The task:
Return every line of the records that includes the string "diode".

Dataset extract:

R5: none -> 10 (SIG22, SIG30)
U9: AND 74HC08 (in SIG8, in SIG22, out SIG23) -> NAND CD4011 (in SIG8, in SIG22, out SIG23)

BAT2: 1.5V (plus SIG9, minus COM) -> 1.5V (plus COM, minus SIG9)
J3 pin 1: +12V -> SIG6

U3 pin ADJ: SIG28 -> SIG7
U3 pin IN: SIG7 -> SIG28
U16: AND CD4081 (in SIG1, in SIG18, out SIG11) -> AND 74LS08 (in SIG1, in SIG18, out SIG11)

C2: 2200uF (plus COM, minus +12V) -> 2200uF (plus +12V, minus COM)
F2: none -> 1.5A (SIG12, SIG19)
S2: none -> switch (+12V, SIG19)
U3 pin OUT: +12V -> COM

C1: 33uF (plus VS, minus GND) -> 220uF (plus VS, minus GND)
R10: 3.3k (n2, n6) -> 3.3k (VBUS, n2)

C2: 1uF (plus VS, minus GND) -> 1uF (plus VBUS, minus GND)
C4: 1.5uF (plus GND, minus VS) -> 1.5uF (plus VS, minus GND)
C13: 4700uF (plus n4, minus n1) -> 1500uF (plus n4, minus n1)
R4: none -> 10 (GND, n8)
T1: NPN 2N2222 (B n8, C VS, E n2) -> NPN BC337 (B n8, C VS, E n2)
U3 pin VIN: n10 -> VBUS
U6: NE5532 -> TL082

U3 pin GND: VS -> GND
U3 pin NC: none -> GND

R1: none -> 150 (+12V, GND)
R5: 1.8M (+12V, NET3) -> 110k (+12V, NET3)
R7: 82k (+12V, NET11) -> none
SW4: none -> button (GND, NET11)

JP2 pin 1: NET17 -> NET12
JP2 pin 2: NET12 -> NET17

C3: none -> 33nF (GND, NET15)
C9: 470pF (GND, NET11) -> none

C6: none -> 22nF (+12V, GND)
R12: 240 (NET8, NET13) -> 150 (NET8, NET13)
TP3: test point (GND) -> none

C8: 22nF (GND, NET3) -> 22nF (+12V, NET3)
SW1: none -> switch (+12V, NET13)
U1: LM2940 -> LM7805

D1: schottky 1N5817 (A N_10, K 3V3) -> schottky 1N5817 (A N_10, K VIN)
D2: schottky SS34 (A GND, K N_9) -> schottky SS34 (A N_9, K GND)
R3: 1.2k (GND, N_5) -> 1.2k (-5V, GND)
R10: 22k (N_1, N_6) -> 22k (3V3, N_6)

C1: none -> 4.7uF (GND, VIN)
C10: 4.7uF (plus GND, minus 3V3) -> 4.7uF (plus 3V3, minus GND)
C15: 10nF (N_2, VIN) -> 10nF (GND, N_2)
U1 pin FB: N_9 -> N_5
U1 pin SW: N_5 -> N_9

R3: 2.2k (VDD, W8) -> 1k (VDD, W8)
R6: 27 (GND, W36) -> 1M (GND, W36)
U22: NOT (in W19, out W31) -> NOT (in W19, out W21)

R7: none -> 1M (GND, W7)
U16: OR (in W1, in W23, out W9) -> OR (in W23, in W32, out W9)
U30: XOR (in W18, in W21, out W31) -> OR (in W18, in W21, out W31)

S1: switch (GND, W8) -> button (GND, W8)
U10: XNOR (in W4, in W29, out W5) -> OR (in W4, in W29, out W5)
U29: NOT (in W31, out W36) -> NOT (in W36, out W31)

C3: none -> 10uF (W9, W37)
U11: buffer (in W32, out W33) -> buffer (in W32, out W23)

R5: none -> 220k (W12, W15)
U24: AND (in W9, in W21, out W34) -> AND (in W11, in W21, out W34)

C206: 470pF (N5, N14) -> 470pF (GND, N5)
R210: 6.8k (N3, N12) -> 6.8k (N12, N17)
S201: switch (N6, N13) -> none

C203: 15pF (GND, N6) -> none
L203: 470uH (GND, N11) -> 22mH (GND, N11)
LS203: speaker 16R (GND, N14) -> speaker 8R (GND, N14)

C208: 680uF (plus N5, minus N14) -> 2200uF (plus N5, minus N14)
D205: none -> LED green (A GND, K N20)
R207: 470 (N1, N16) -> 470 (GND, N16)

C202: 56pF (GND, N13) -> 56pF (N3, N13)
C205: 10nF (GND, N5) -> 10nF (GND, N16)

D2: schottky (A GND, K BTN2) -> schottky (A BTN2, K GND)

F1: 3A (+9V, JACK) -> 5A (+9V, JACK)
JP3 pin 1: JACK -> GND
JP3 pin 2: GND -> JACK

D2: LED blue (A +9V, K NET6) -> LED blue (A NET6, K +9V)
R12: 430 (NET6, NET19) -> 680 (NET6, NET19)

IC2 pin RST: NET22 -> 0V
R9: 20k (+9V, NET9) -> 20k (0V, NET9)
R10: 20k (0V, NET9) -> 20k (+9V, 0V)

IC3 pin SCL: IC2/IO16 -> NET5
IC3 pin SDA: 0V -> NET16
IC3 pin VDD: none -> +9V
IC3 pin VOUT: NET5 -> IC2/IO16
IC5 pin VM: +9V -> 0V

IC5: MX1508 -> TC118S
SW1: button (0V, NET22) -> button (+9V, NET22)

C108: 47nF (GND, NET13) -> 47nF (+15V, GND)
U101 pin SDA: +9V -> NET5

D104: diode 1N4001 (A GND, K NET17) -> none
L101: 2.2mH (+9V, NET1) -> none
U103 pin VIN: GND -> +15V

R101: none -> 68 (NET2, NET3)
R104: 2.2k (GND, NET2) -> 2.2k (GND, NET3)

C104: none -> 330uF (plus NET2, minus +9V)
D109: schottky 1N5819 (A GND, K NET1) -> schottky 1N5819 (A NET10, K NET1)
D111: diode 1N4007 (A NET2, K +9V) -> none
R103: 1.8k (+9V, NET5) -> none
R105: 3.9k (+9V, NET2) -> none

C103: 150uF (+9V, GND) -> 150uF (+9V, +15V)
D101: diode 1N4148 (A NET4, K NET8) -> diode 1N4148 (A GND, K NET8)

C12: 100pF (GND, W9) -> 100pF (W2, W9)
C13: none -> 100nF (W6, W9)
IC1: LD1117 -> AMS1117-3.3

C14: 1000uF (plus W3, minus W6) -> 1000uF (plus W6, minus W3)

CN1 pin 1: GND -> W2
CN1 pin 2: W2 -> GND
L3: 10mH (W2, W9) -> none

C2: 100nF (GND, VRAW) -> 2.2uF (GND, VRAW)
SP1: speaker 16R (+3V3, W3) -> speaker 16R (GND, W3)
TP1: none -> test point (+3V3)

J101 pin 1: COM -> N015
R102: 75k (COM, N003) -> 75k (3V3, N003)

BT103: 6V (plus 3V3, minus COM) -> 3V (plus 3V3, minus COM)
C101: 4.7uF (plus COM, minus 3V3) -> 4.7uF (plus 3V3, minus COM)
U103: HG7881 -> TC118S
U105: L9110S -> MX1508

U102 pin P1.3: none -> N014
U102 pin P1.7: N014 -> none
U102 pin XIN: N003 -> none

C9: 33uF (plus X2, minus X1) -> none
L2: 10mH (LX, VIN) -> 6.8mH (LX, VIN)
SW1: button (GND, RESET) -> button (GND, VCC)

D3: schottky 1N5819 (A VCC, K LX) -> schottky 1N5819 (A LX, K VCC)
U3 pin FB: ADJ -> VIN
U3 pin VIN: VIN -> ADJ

Reply:
D104: diode 1N4001 (A GND, K NET17) -> none
D111: diode 1N4007 (A NET2, K +9V) -> none
D101: diode 1N4148 (A NET4, K NET8) -> diode 1N4148 (A GND, K NET8)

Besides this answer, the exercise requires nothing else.